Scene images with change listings
= = = = = = =
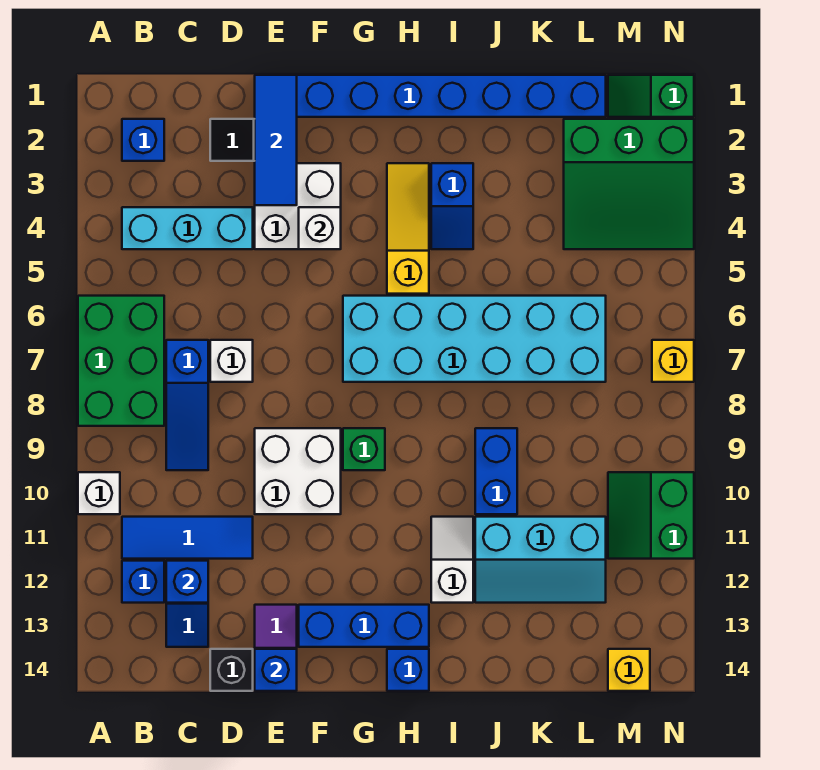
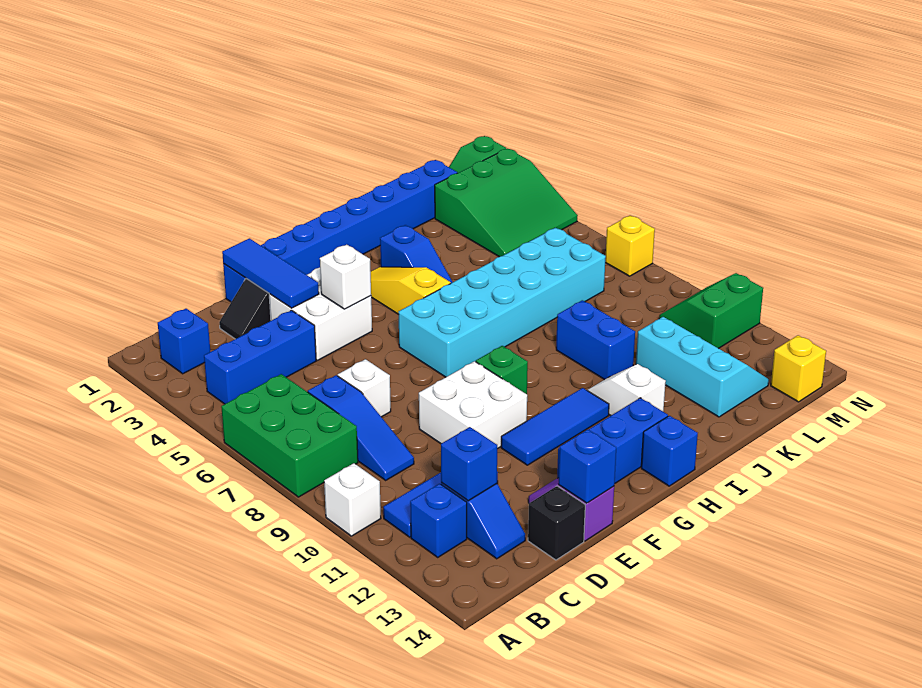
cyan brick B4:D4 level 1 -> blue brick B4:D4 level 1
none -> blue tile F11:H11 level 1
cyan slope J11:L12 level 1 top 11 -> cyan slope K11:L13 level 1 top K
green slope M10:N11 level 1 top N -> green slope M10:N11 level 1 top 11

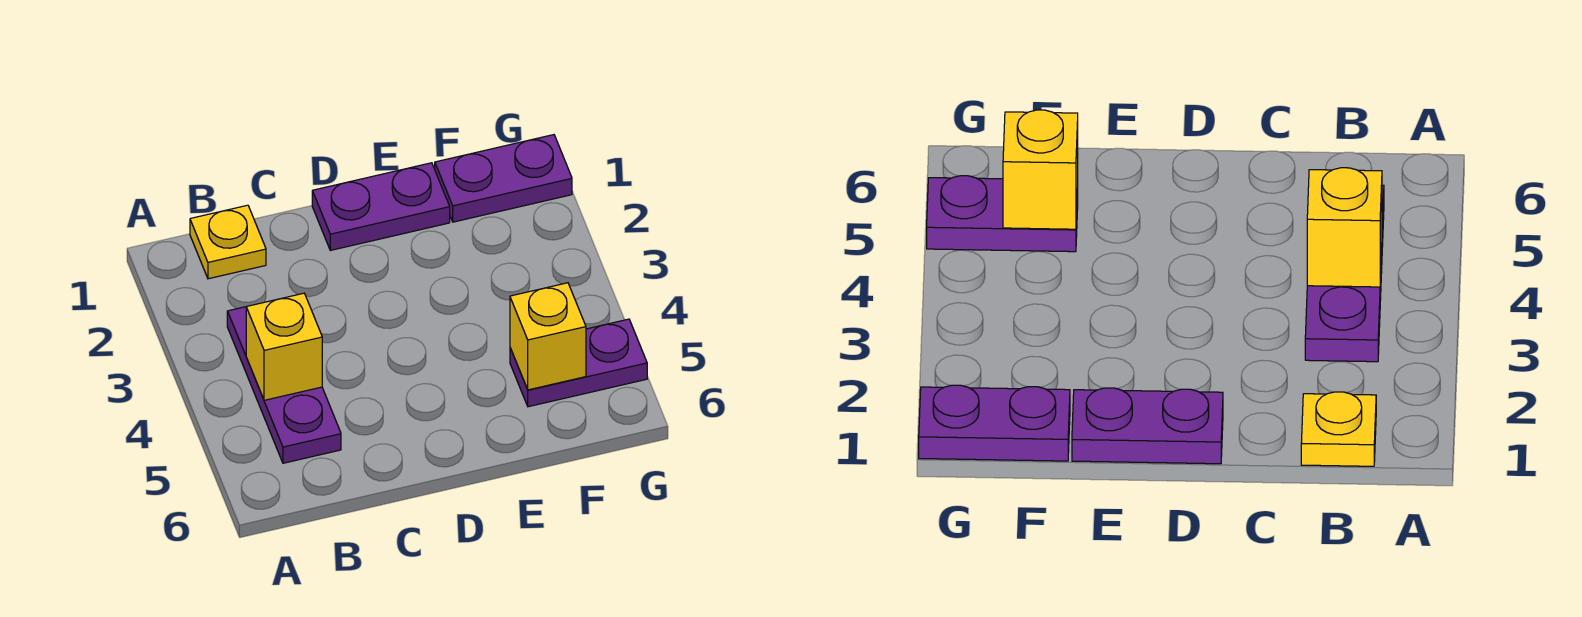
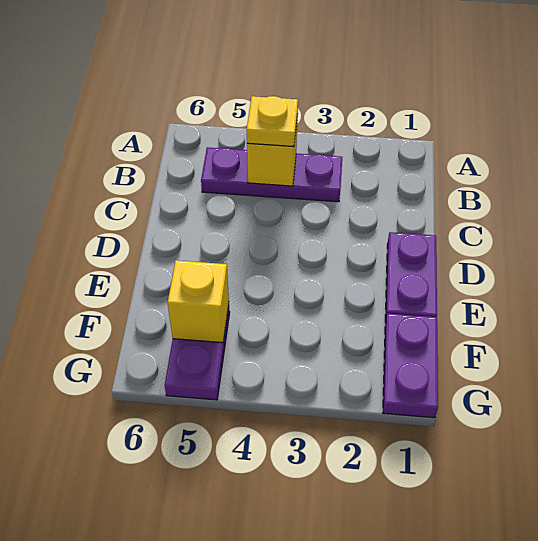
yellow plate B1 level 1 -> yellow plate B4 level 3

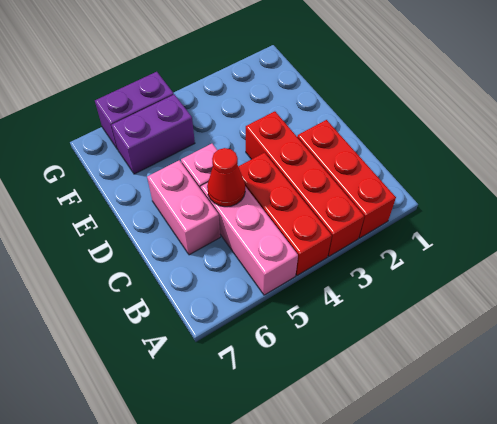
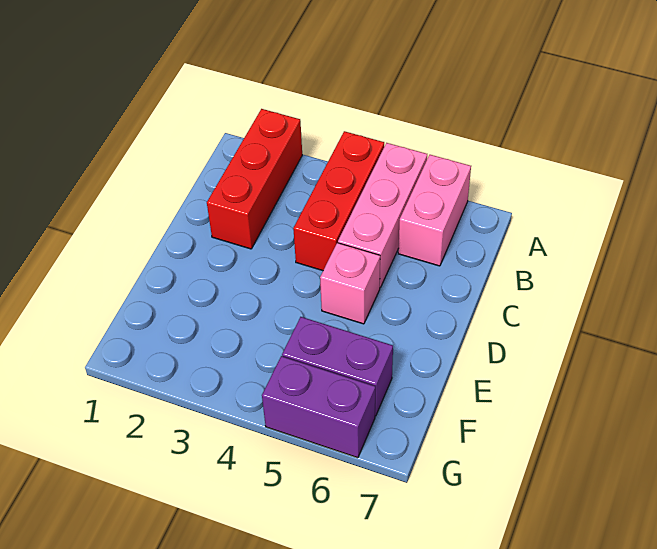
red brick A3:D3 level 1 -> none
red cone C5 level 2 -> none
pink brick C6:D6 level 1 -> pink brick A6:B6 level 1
= = = = = = =
WHAT YOU NEED TO DO: A precise copy of each record, with the images removed, should be output.

ANSWER BOX:
cyan brick B4:D4 level 1 -> blue brick B4:D4 level 1
none -> blue tile F11:H11 level 1
cyan slope J11:L12 level 1 top 11 -> cyan slope K11:L13 level 1 top K
green slope M10:N11 level 1 top N -> green slope M10:N11 level 1 top 11

yellow plate B1 level 1 -> yellow plate B4 level 3

red brick A3:D3 level 1 -> none
red cone C5 level 2 -> none
pink brick C6:D6 level 1 -> pink brick A6:B6 level 1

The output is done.